THE PROBLEM:
Look through the lines below, find those with the word "VRAW", and copy them.

*** Opening SUPPLIED DATA ***

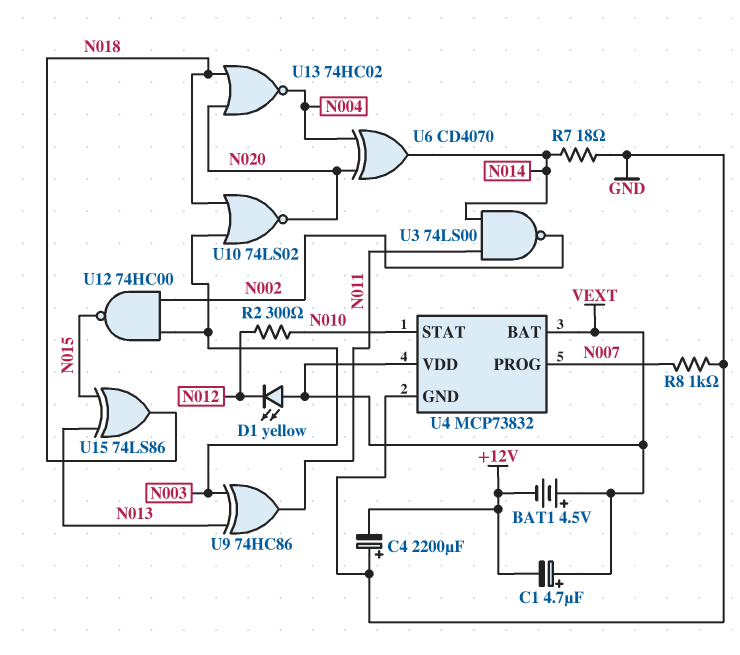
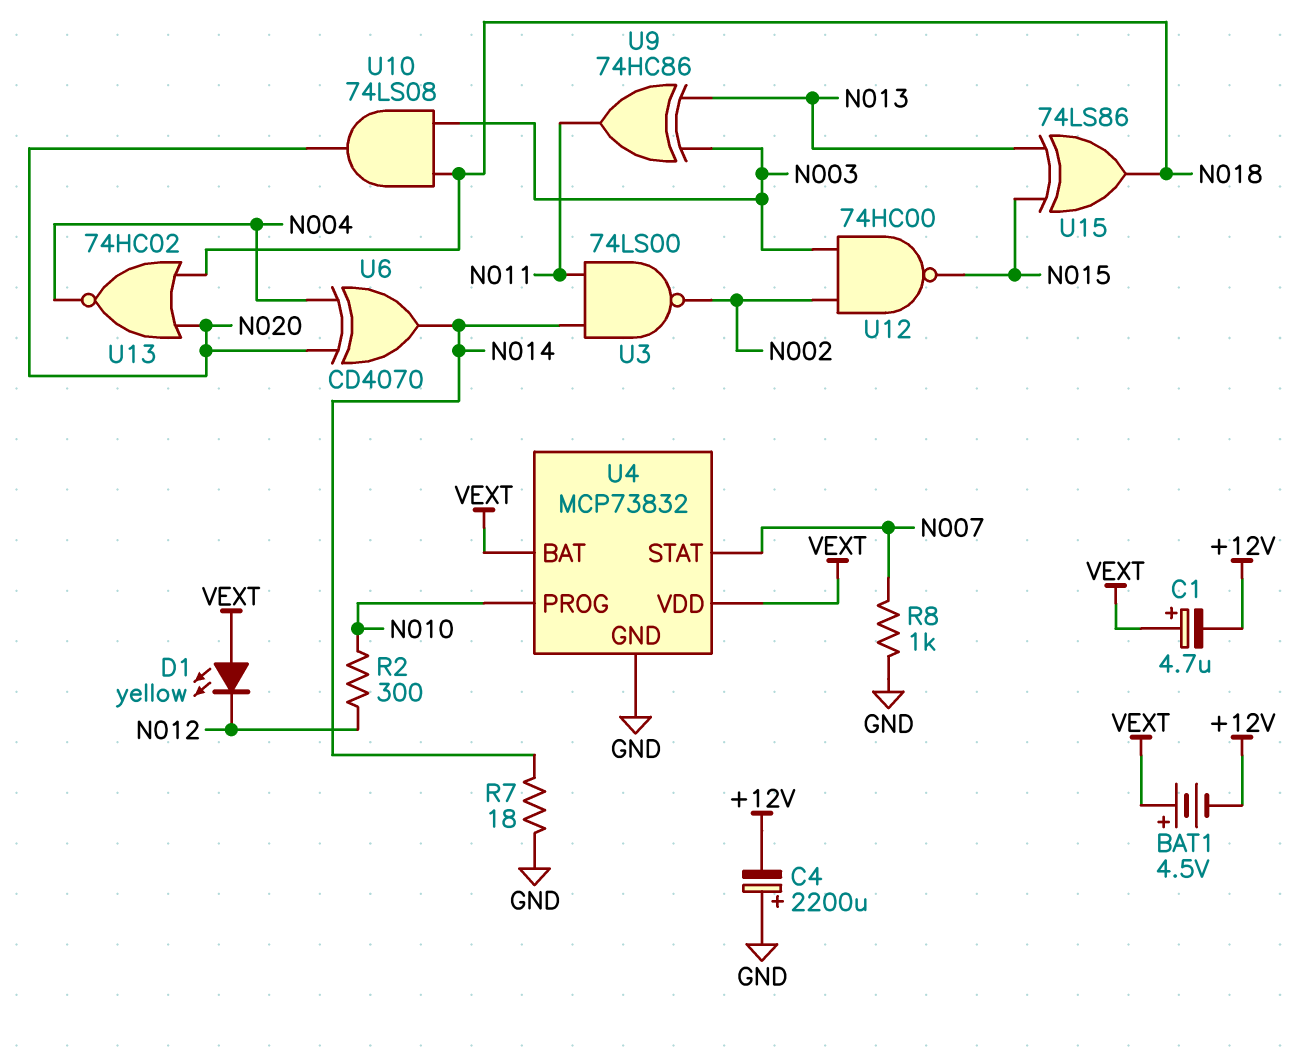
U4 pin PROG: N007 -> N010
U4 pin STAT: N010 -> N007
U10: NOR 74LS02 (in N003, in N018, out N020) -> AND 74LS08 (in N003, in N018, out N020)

*** Closing SUPPLIED DATA ***
*** Opening SUPPLIED DATA ***

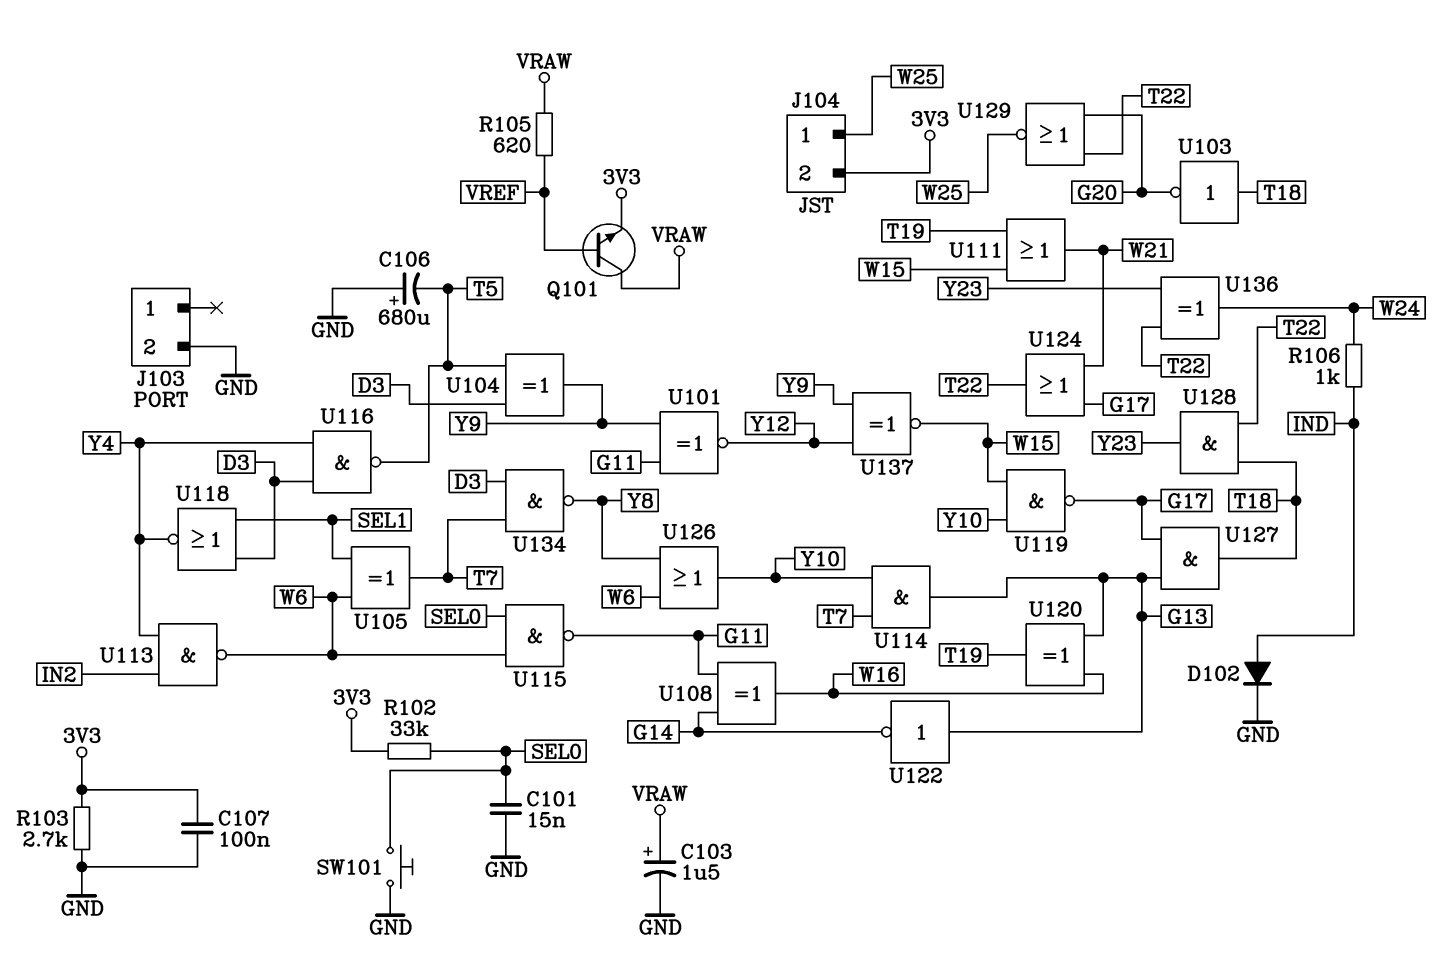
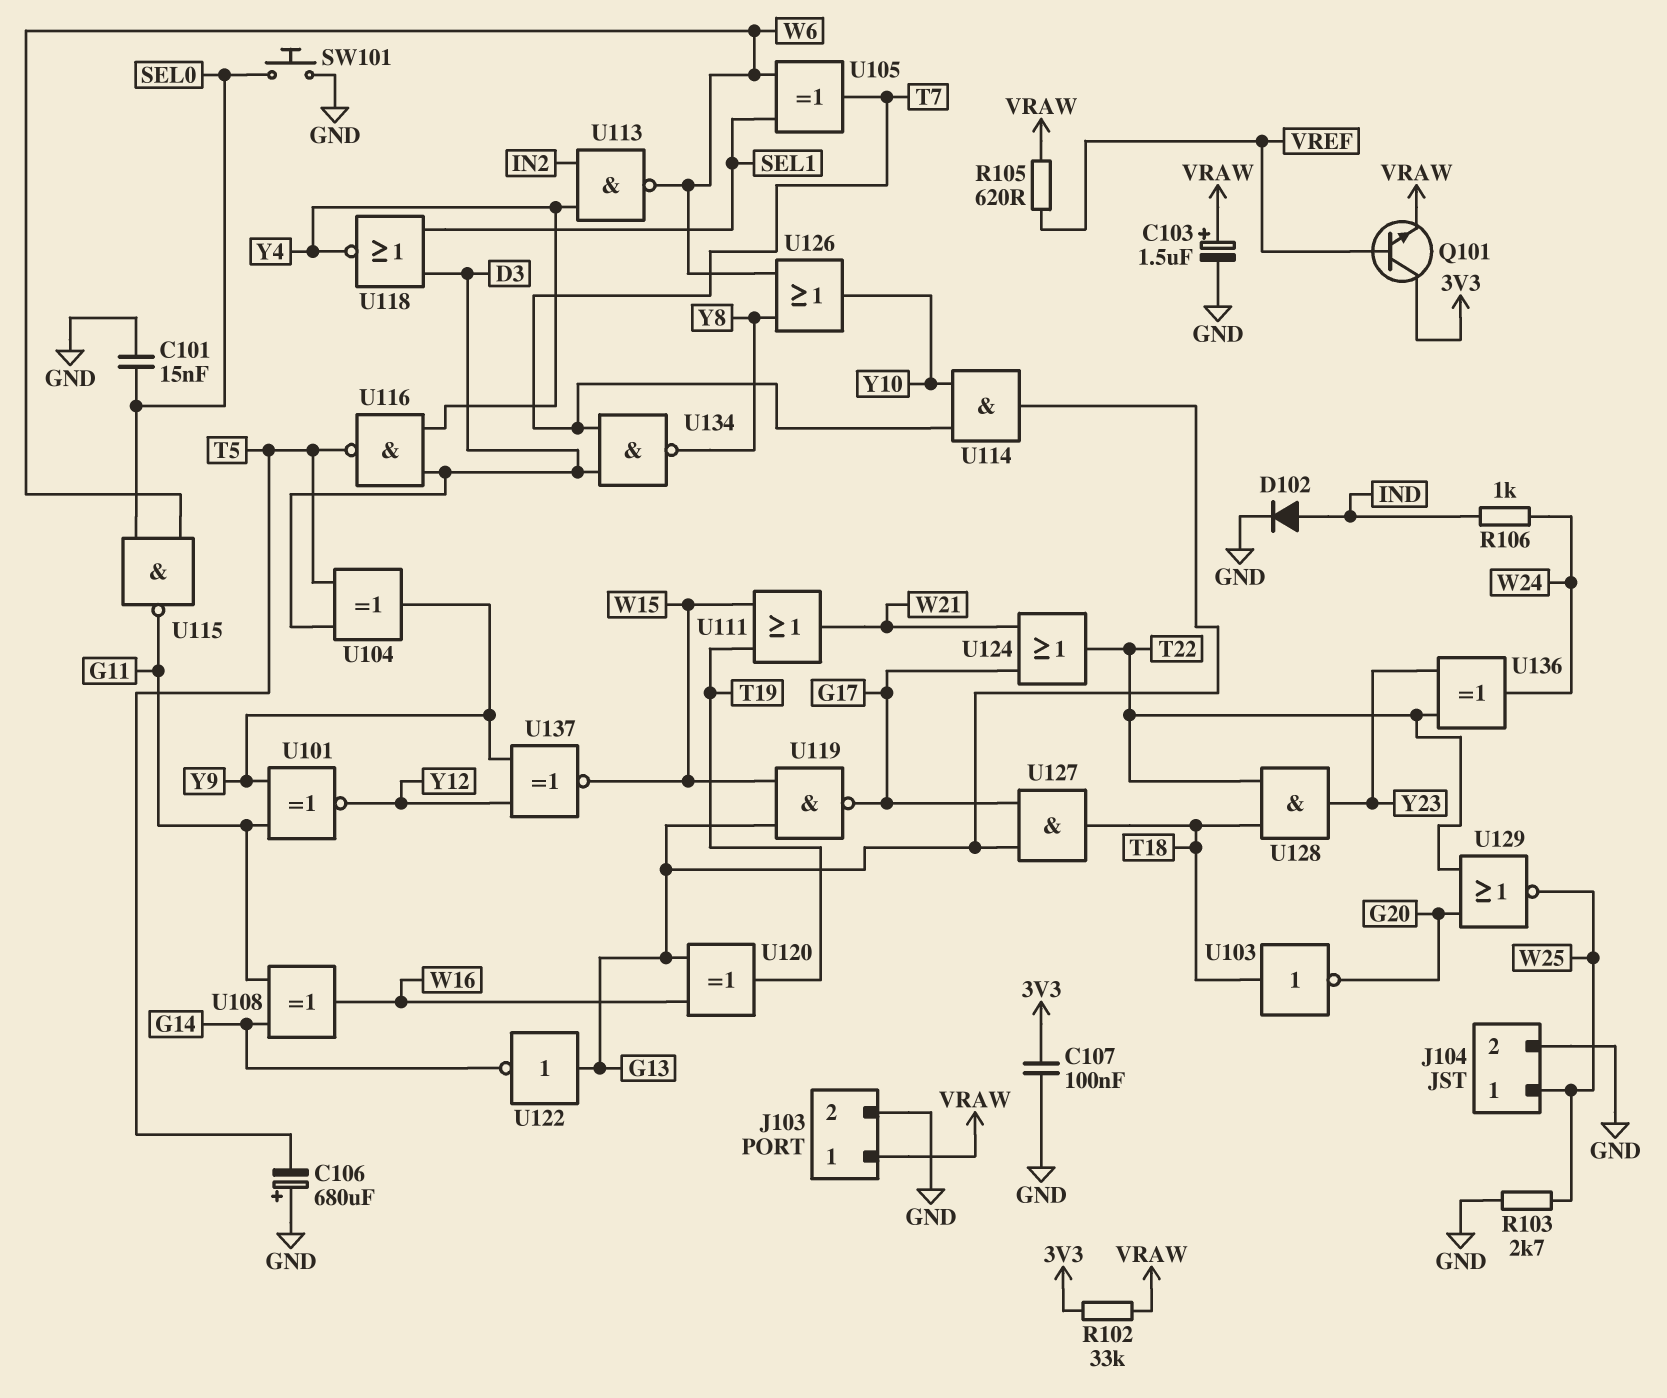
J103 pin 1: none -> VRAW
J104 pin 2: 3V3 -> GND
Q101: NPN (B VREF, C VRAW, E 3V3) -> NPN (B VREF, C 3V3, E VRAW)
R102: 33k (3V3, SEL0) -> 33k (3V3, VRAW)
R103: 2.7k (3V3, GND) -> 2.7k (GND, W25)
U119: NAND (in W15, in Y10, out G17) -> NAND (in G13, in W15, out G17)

*** Closing SUPPLIED DATA ***

EXERCISE ANSWER:
J103 pin 1: none -> VRAW
Q101: NPN (B VREF, C VRAW, E 3V3) -> NPN (B VREF, C 3V3, E VRAW)
R102: 33k (3V3, SEL0) -> 33k (3V3, VRAW)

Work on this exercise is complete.